-- Aim of the task --
Your answer must hold only the lines below from the line containing "(365, 85) = (678, 243): green battery -> none" through the line containing "(401, 67) = (793, 264): green clock -> none", each reproduced exactly.

-- Given information --
>>

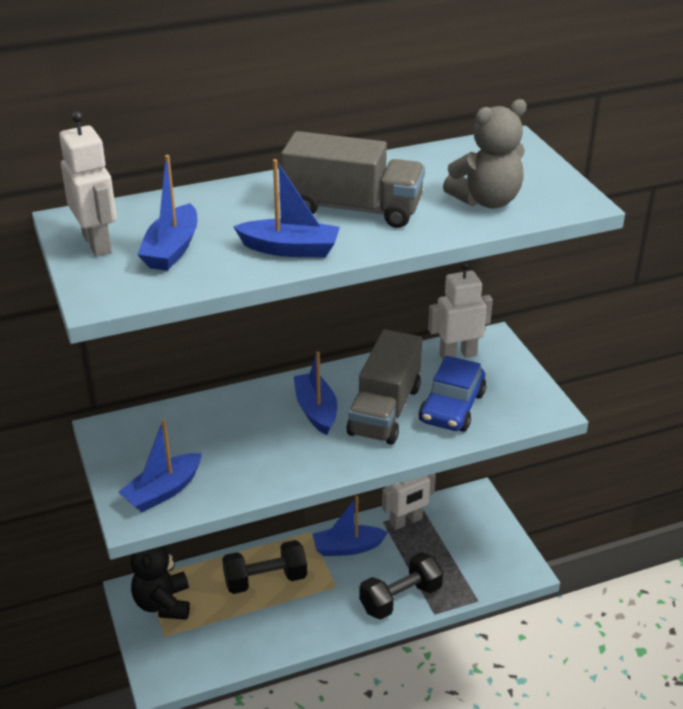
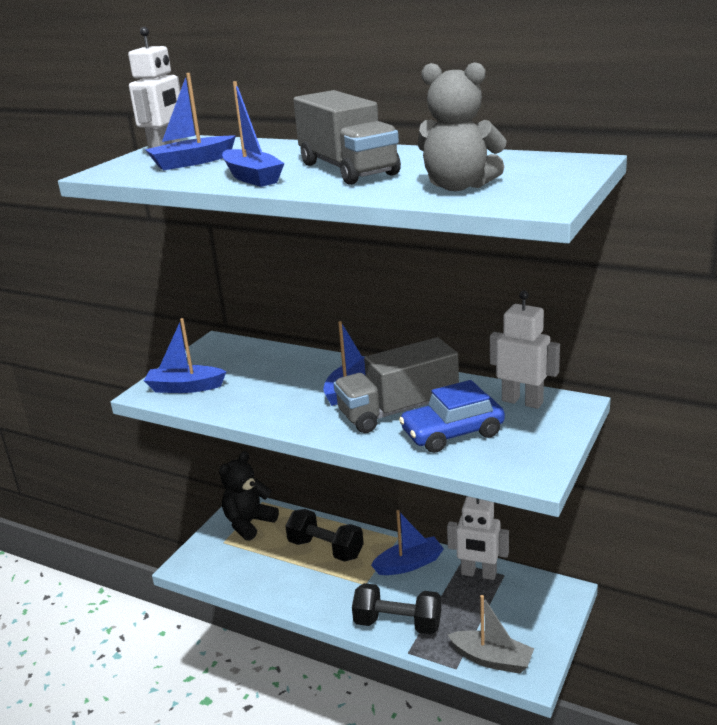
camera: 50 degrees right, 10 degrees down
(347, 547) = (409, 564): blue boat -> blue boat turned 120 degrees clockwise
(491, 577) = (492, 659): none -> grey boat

<<
>>

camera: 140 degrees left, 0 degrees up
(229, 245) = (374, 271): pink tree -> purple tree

<<
>>

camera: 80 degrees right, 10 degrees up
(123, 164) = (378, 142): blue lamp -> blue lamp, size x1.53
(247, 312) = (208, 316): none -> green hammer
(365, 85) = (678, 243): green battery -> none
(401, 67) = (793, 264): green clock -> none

<<

-- Reply --
(365, 85) = (678, 243): green battery -> none
(401, 67) = (793, 264): green clock -> none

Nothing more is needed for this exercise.